## TASK DESCRIPTION
Once the pictures have been removed, repeat the remainder of the records exactly.

## RECORDS PROVIDED
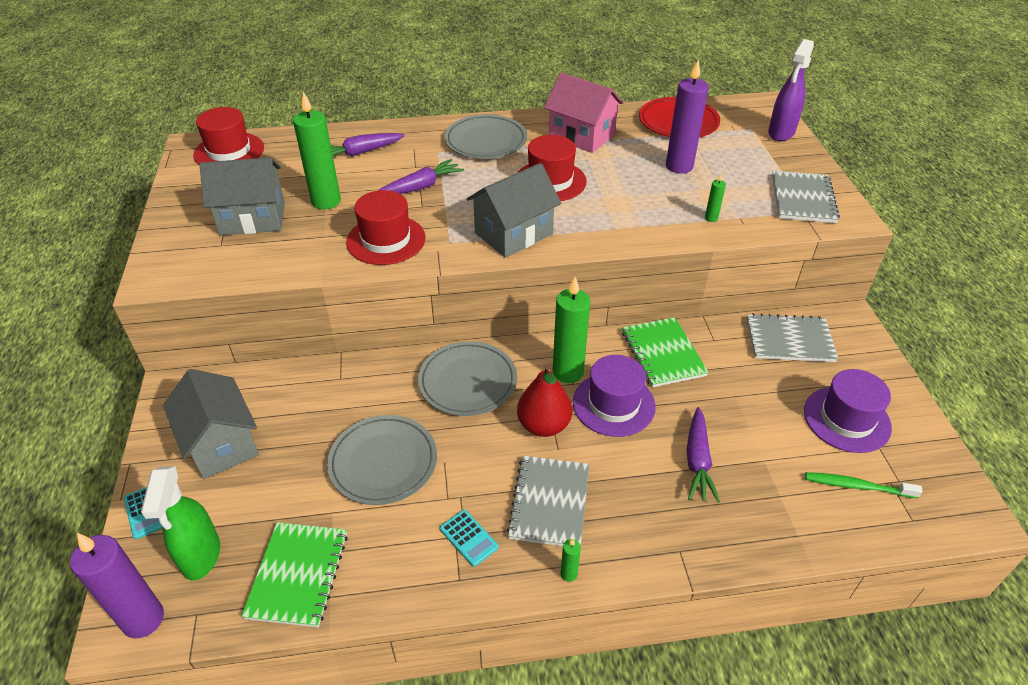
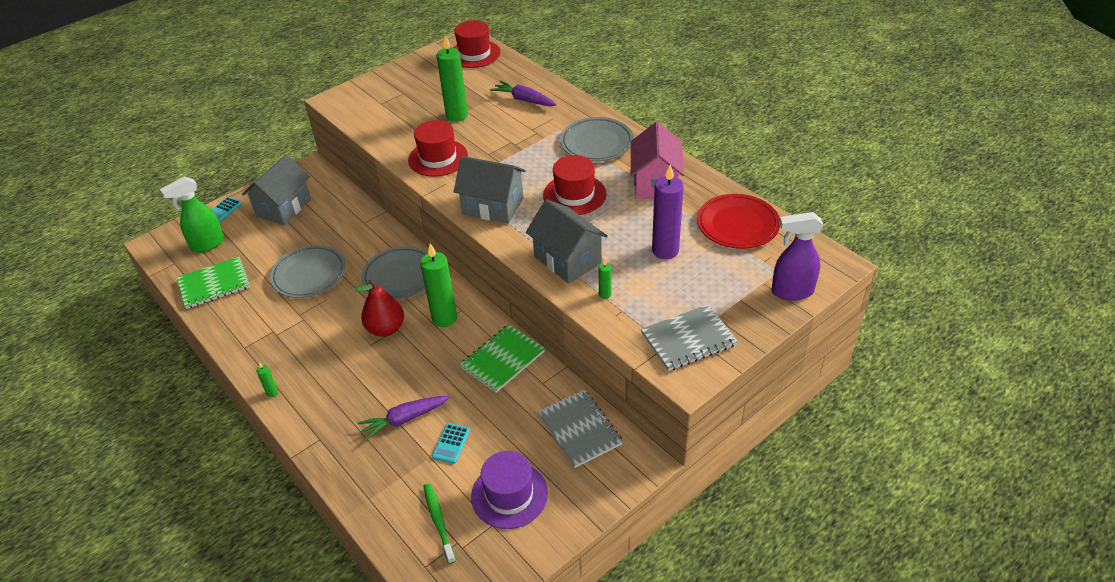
camera: 60 degrees right, 0 degrees up
(143, 619) = (163, 248): purple candle -> none
(252, 218) = (415, 100): grey house -> grey house (567, 259)
(421, 187) = (509, 143): purple carrot -> none
(469, 538) = (274, 337): turquoise calculator -> turquoise calculator (451, 443)
(549, 502) = (322, 360): grey notebook -> none
(613, 404) = (430, 354): purple hat -> none

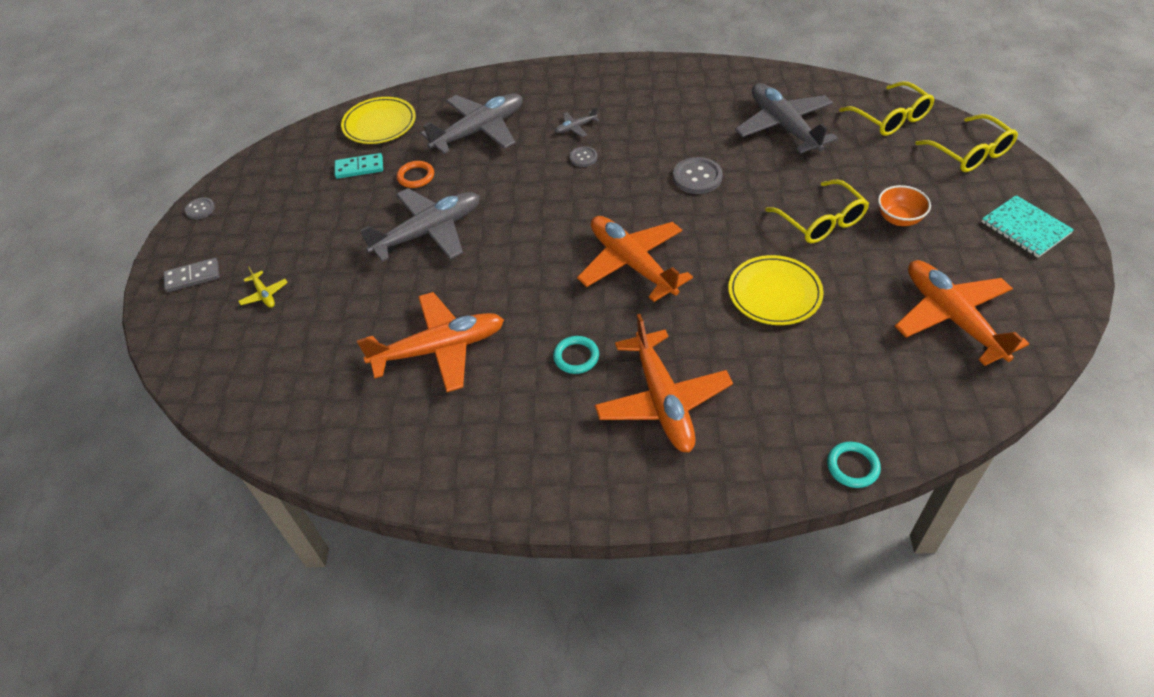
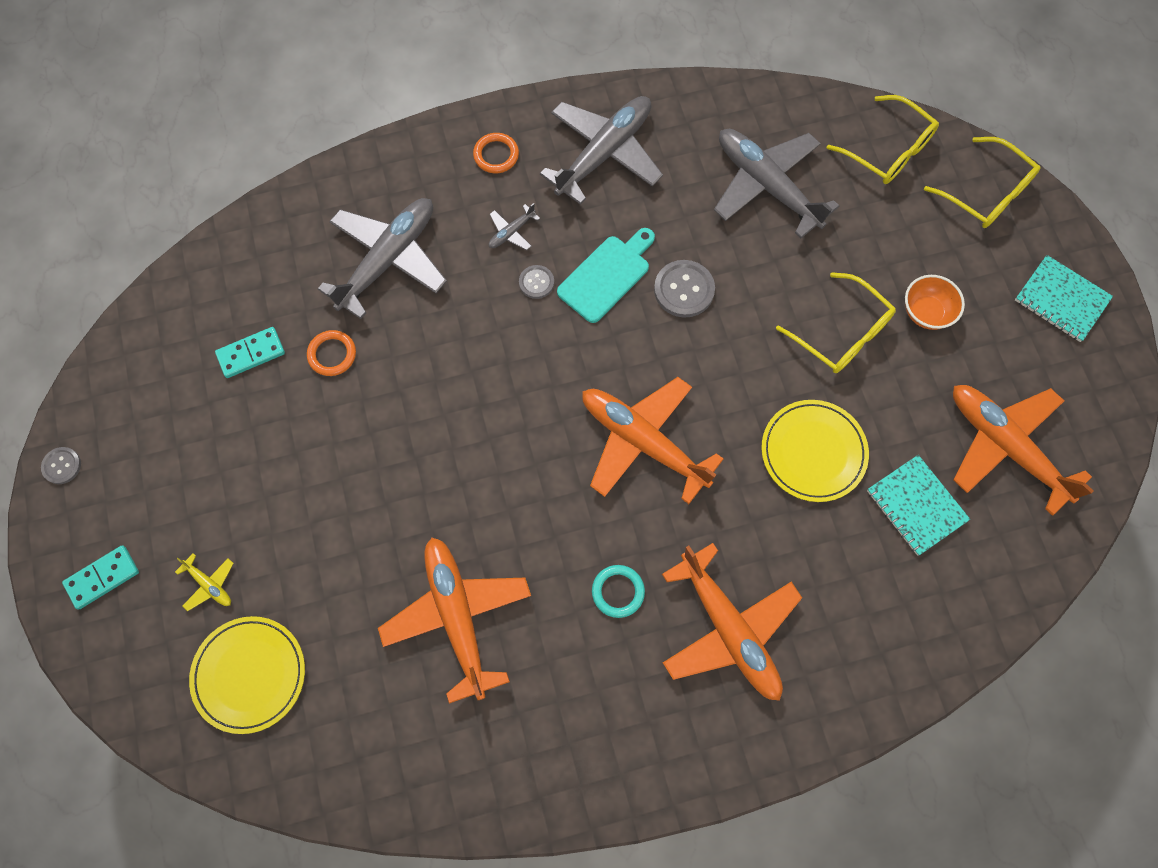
camera: 20 degrees left, 20 degrees up
(193, 277) = (102, 578): grey domino -> turquoise domino
(379, 124) = (248, 271): yellow plate -> yellow plate (249, 675)
(429, 232) = (381, 443): grey plane -> grey plane (604, 153)
(440, 349) = (457, 617): orange plane -> orange plane turned 75 degrees counterclockwise
(581, 85) = (496, 155): none -> orange ring
(639, 161) = (607, 276): none -> turquoise cutting board
(852, 466) = (940, 666): turquoise ring -> none
(858, 345) = (916, 506): none -> turquoise notebook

## ANSWER SPACE
camera: 60 degrees right, 0 degrees up
(143, 619) = (163, 248): purple candle -> none
(252, 218) = (415, 100): grey house -> grey house (567, 259)
(421, 187) = (509, 143): purple carrot -> none
(469, 538) = (274, 337): turquoise calculator -> turquoise calculator (451, 443)
(549, 502) = (322, 360): grey notebook -> none
(613, 404) = (430, 354): purple hat -> none

camera: 20 degrees left, 20 degrees up
(193, 277) = (102, 578): grey domino -> turquoise domino
(379, 124) = (248, 271): yellow plate -> yellow plate (249, 675)
(429, 232) = (381, 443): grey plane -> grey plane (604, 153)
(440, 349) = (457, 617): orange plane -> orange plane turned 75 degrees counterclockwise
(581, 85) = (496, 155): none -> orange ring
(639, 161) = (607, 276): none -> turquoise cutting board
(852, 466) = (940, 666): turquoise ring -> none
(858, 345) = (916, 506): none -> turquoise notebook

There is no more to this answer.